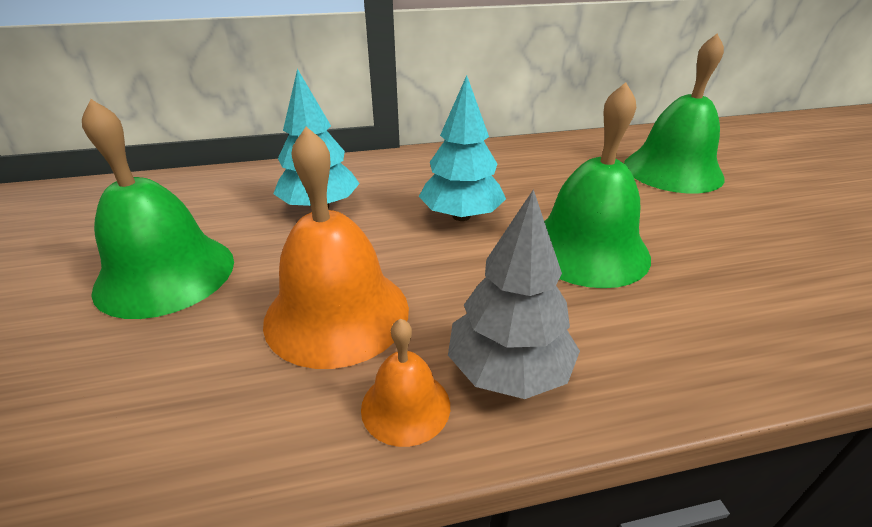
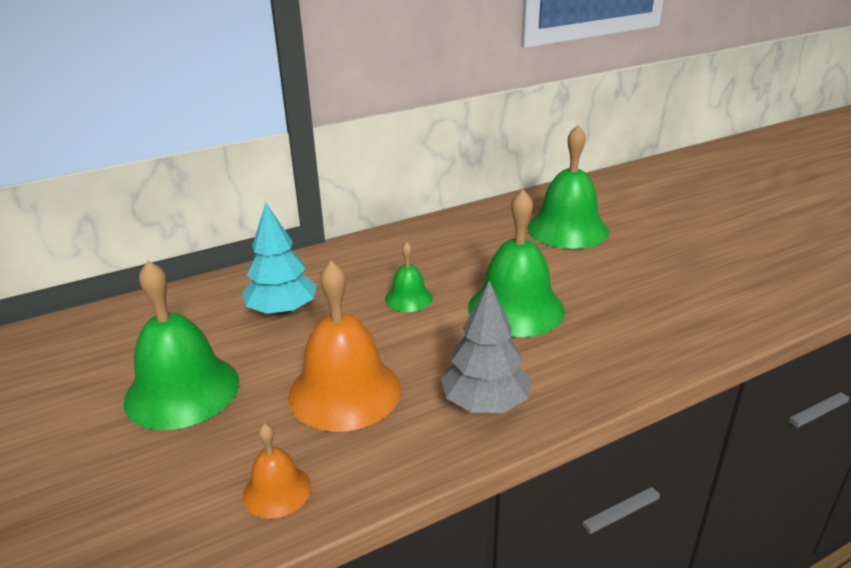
camera: 15 degrees left, 5 degrees down
(405, 406) = (424, 439): orange bell -> orange bell (277, 491)
(461, 216) = (408, 298): turquoise tree -> green bell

## PROBLEM
Set down exactly, and only, the lines from the one containing "(405, 406) = (424, 439): orange" to the final line of the data.

## SOLUTION
(405, 406) = (424, 439): orange bell -> orange bell (277, 491)
(461, 216) = (408, 298): turquoise tree -> green bell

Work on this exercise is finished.